### Stored records
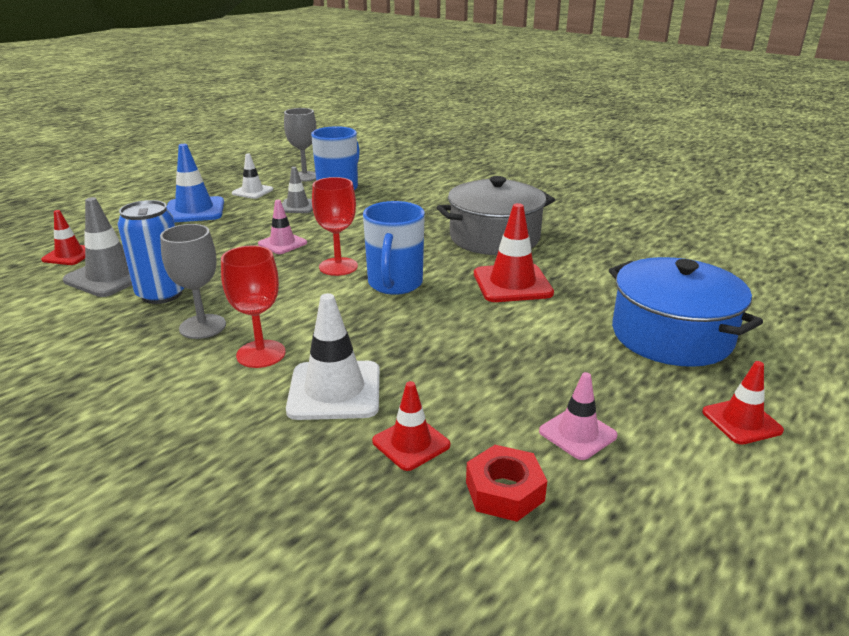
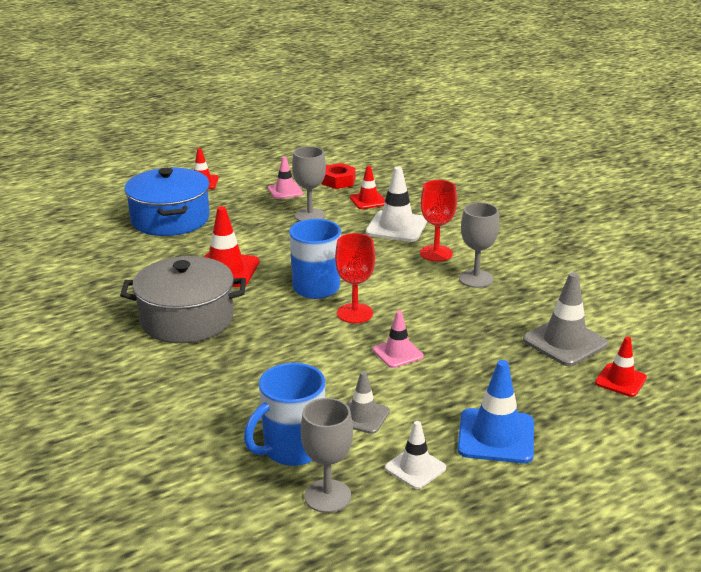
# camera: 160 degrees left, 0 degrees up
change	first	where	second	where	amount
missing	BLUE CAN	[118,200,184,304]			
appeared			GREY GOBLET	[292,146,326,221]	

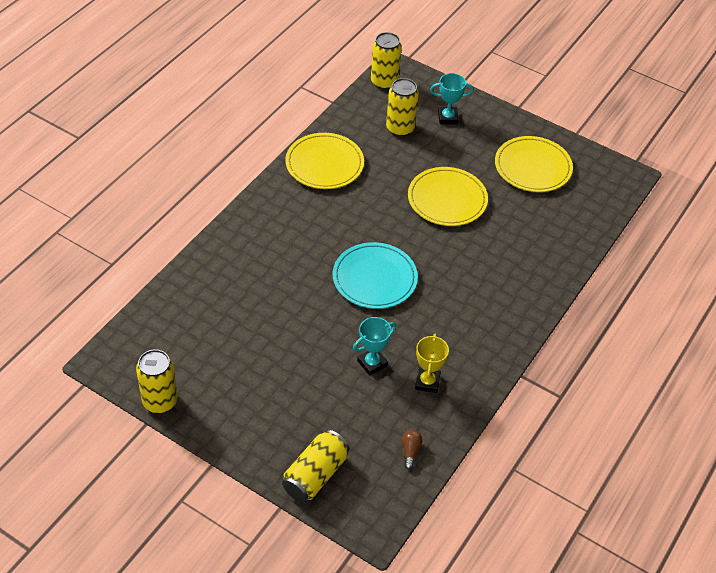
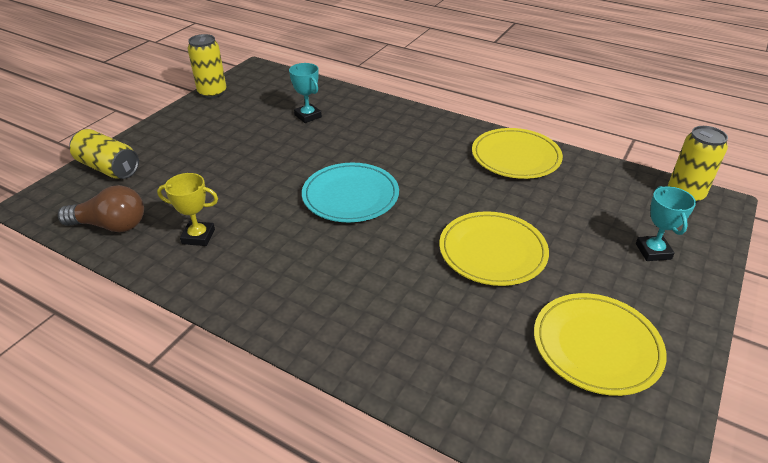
# camera: 90 degrees right, 10 degrees down
change	first	where	second	where	amount
missing	YELLOW CAN	[386,78,419,137]			
relocated	TURQUOISE TROPHY	[353,317,396,376]		[289,63,322,123]	
size	BROWN LIGHT BULB	[402,430,423,469]		[58,185,144,232]	x2.05

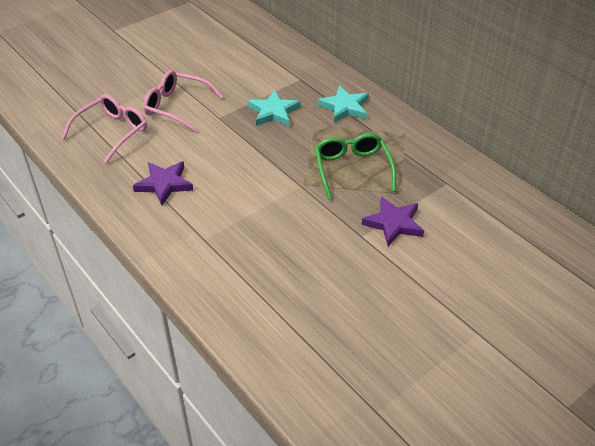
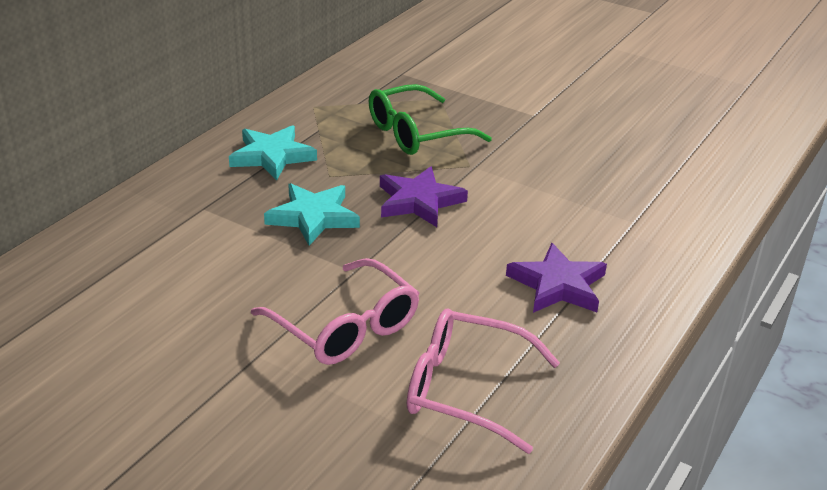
# camera: 110 degrees left, 10 degrees down
change	first	where	second	where	amount
spun	PINK GLASSES	[143,70,223,132]		[251,258,419,365]	45 degrees counterclockwise
relocated	PURPLE STAR	[362,197,424,246]		[380,166,468,227]	

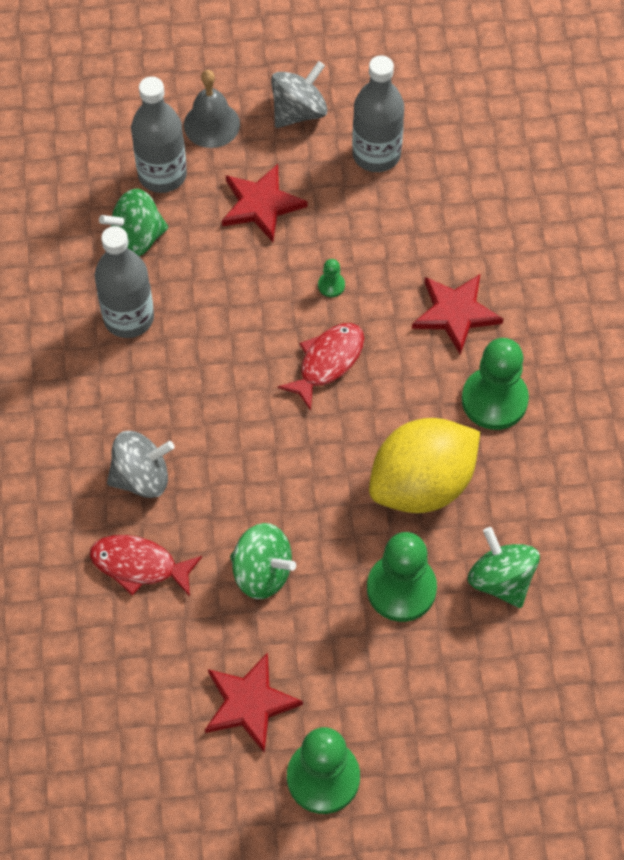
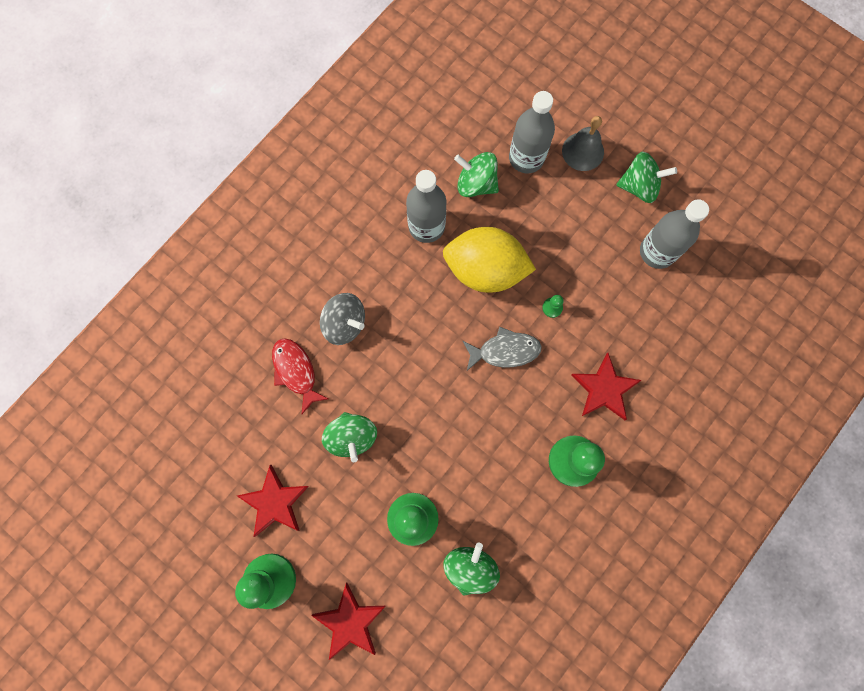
# camera: 45 degrees right, 15 degrees up
change	first	where	second	where	amount
colour	GREY SPINNING TOP	[271,61,328,128]	GREEN SPINNING TOP	[616,152,677,203]	
relocated	RED STAR	[222,164,308,242]		[311,582,385,660]	
colour	RED FISH	[278,323,364,411]	GREY FISH	[463,327,542,371]	
relocated	YELLOW LEMON	[369,418,480,513]		[443,227,536,293]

### Task
Whenever the string "GREY" shows up in a line of the entries, copy that line.

### Your response
appeared			GREY GOBLET	[292,146,326,221]	
colour	GREY SPINNING TOP	[271,61,328,128]	GREEN SPINNING TOP	[616,152,677,203]	
colour	RED FISH	[278,323,364,411]	GREY FISH	[463,327,542,371]	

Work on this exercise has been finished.